To do: Pick each line containing "left" out of the records.

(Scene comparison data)
□ □ □ □
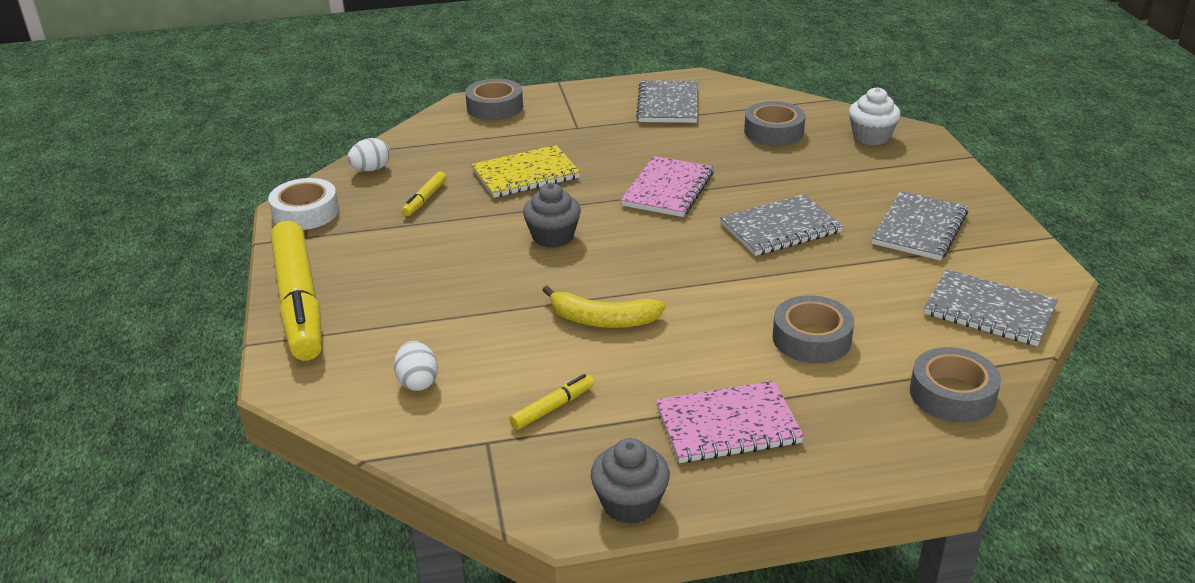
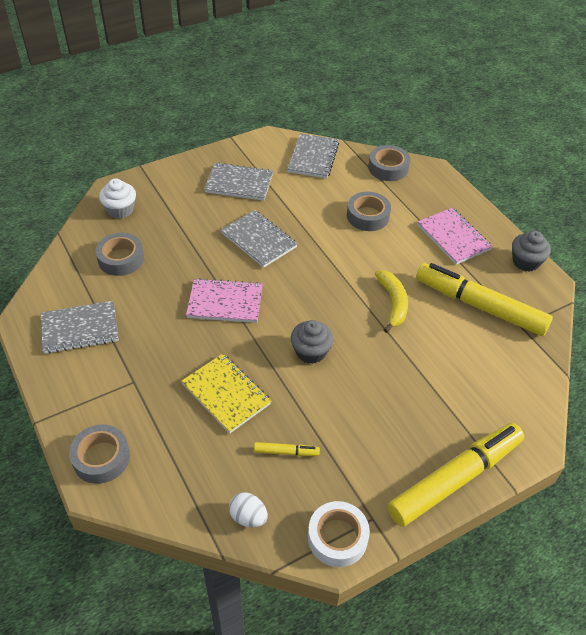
camera: 110 degrees left, 15 degrees up
(418, 382) = (495, 374): white egg -> none
(553, 408) = (480, 306): yellow marker -> yellow marker, size x2.46

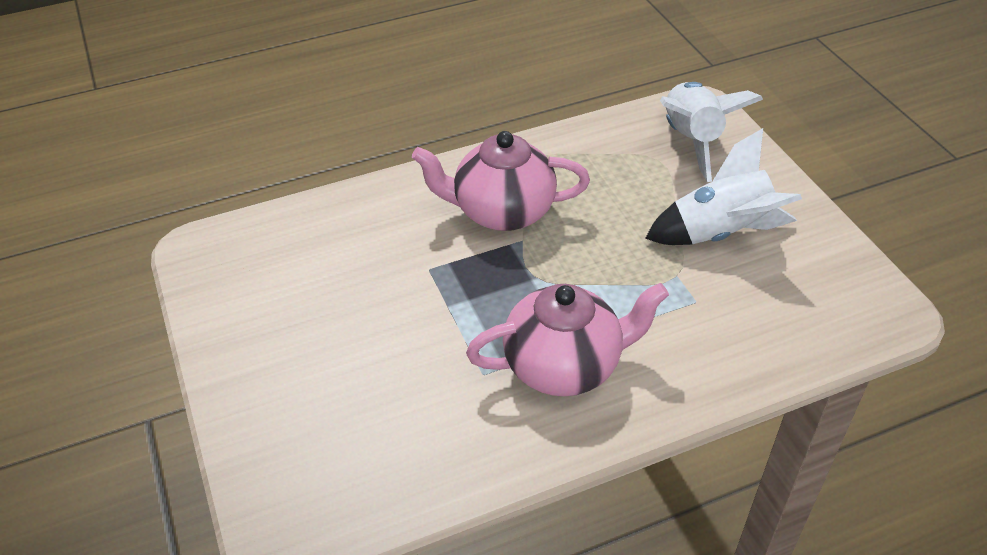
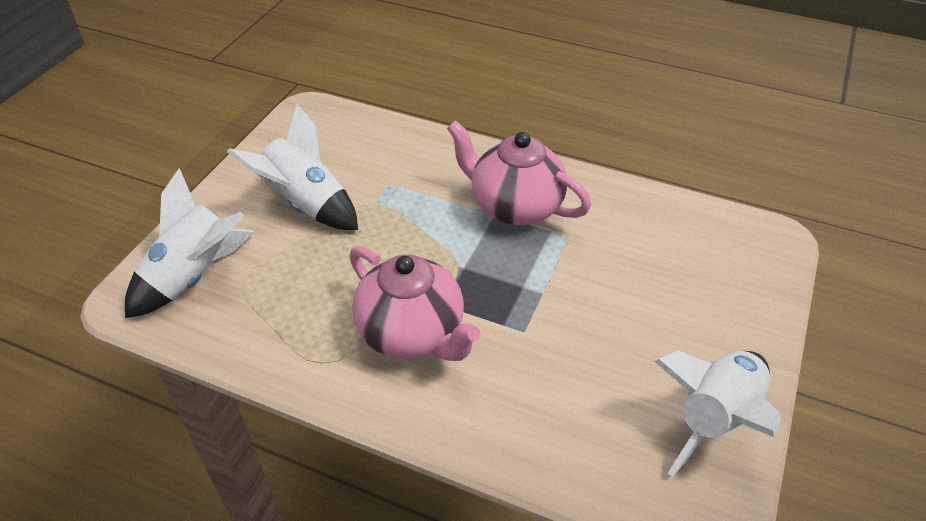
camera: 135 degrees left, 0 degrees up
(233, 307) = (715, 418): none -> white rocket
□ □ □ □
The completed task:
camera: 110 degrees left, 15 degrees up
camera: 135 degrees left, 0 degrees up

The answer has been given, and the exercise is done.